[[ DATA FOR THIS TASK open ]]

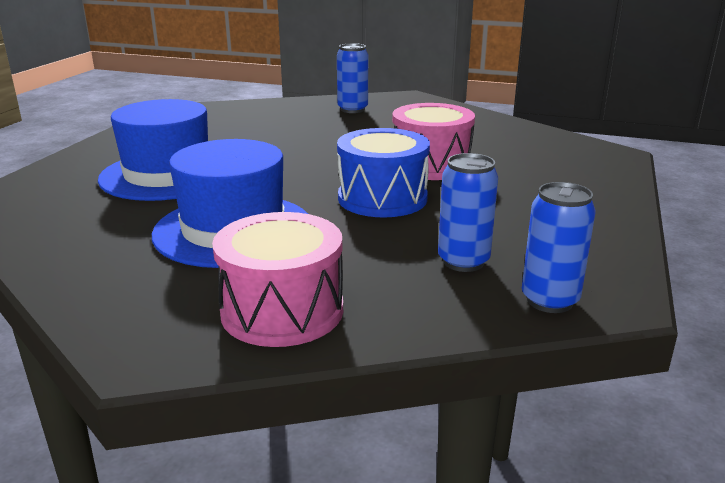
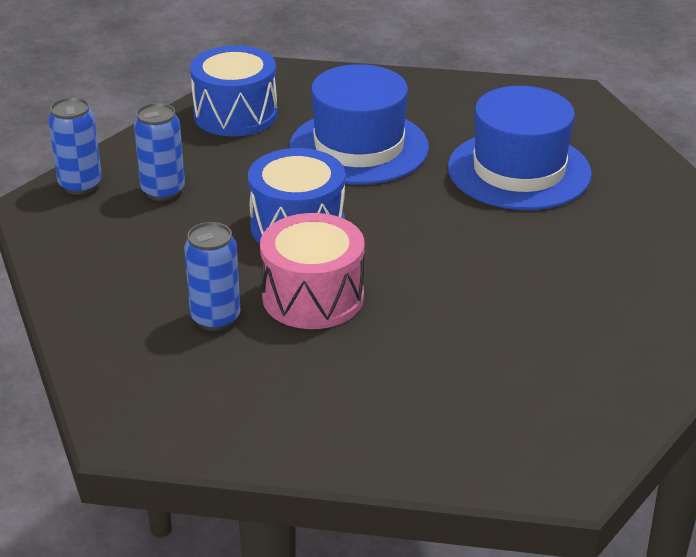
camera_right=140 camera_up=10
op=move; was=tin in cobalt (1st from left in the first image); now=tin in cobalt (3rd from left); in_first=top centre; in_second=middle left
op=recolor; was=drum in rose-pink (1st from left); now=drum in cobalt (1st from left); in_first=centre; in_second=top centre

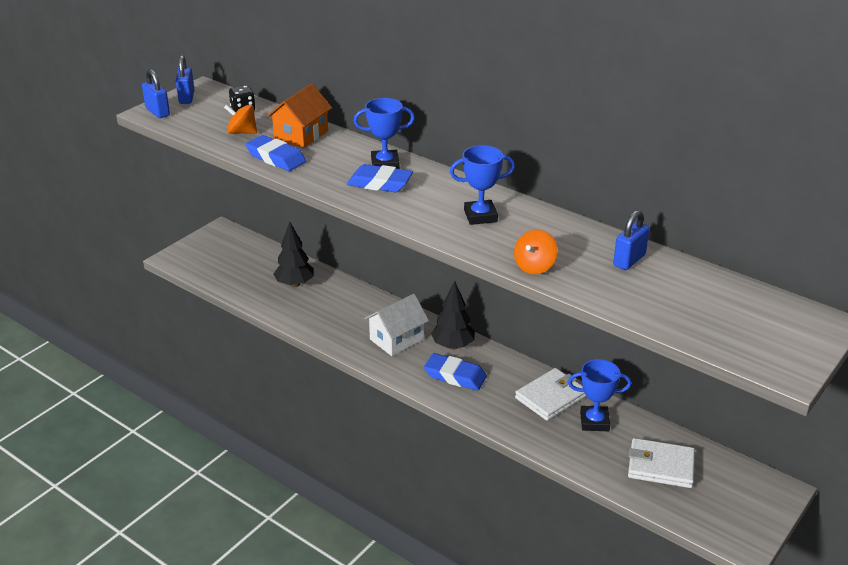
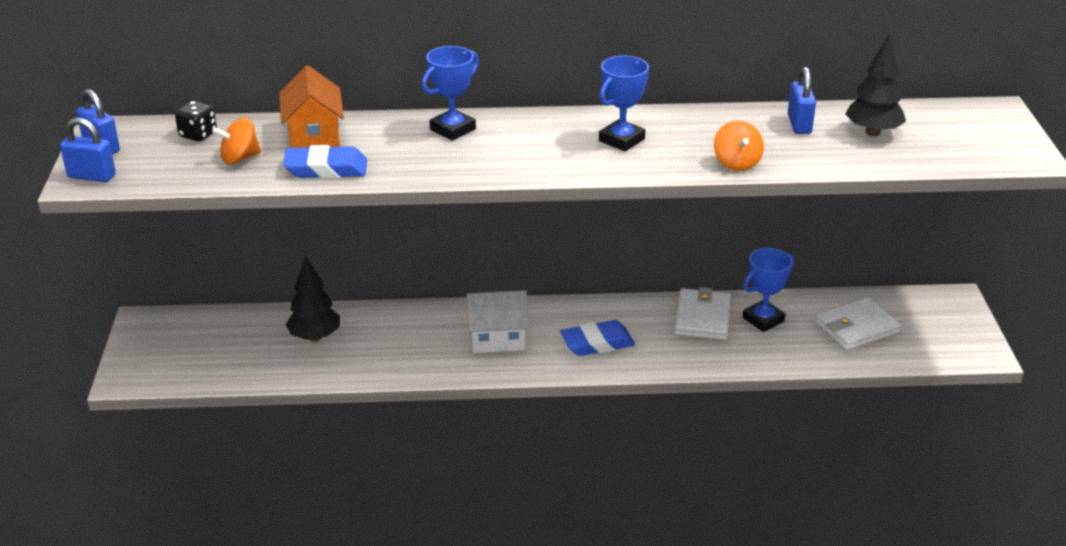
camera_right=-40 camera_up=0
op=delete; was=pencil eraser in cobalt (2nd from left); in_first=top centre
op=move; was=toy tree in ebony (2nd from left); in_first=centre; in_second=top right
op=rotate; was=toy house in pure white; in_first=centre; in_second=centre; clockwise=75

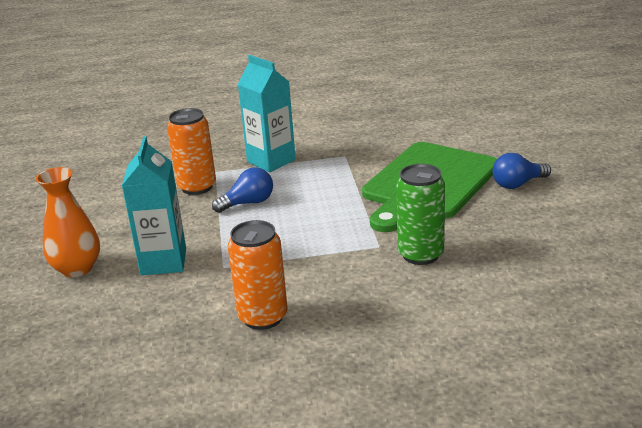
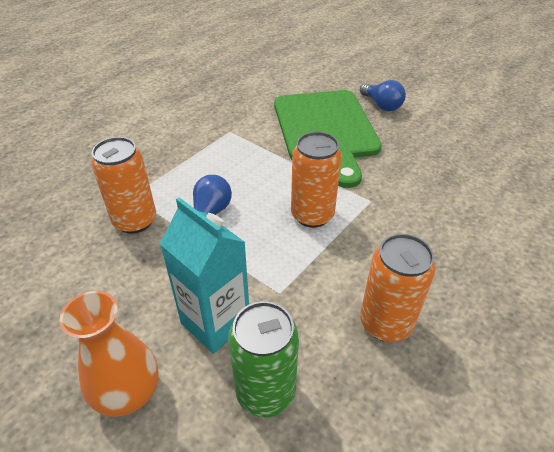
camera_right=-45 camera_up=15
op=delete; was=milk carton in turquoise (2nd from left); in_first=top centre
op=insert; now=tin in orange (2nd from left); in_second=centre
op=move; was=tin in emerald; in_first=centre; in_second=bottom centre
op=rotate; was=light bulb in cobalt (2nd from left); in_first=middle right; in_second=top right; clockwise=-60

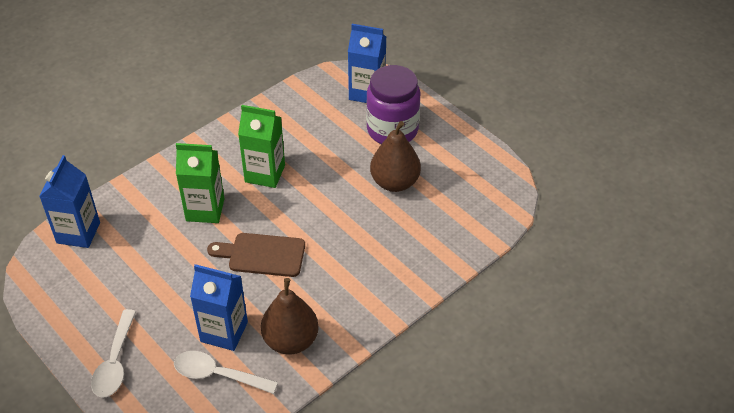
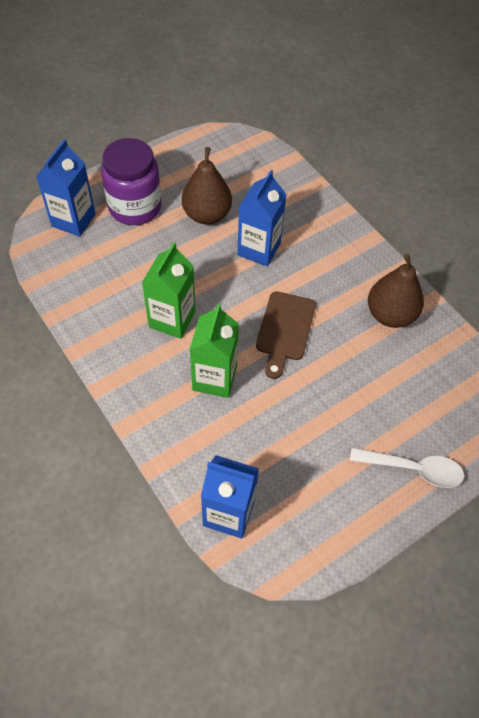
camera_right=-85 camera_up=10
op=delete; was=teaspoon in pure white (2nd from left); in_first=bottom left
op=move; was=milk carton in cobalt (2nd from left in the first image); now=milk carton in cobalt (3rd from left); in_first=bottom left; in_second=top centre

[[ DATA FOR THIS TASK closed ]]

TASK ITEM >> What you output must match the data exactly, apart from the pictures, which are left out.

SOLUTION TO THIS PROBLEM >>
camera_right=140 camera_up=10
op=move; was=tin in cobalt (1st from left in the first image); now=tin in cobalt (3rd from left); in_first=top centre; in_second=middle left
op=recolor; was=drum in rose-pink (1st from left); now=drum in cobalt (1st from left); in_first=centre; in_second=top centre

camera_right=-40 camera_up=0
op=delete; was=pencil eraser in cobalt (2nd from left); in_first=top centre
op=move; was=toy tree in ebony (2nd from left); in_first=centre; in_second=top right
op=rotate; was=toy house in pure white; in_first=centre; in_second=centre; clockwise=75

camera_right=-45 camera_up=15
op=delete; was=milk carton in turquoise (2nd from left); in_first=top centre
op=insert; now=tin in orange (2nd from left); in_second=centre
op=move; was=tin in emerald; in_first=centre; in_second=bottom centre
op=rotate; was=light bulb in cobalt (2nd from left); in_first=middle right; in_second=top right; clockwise=-60

camera_right=-85 camera_up=10
op=delete; was=teaspoon in pure white (2nd from left); in_first=bottom left
op=move; was=milk carton in cobalt (2nd from left in the first image); now=milk carton in cobalt (3rd from left); in_first=bottom left; in_second=top centre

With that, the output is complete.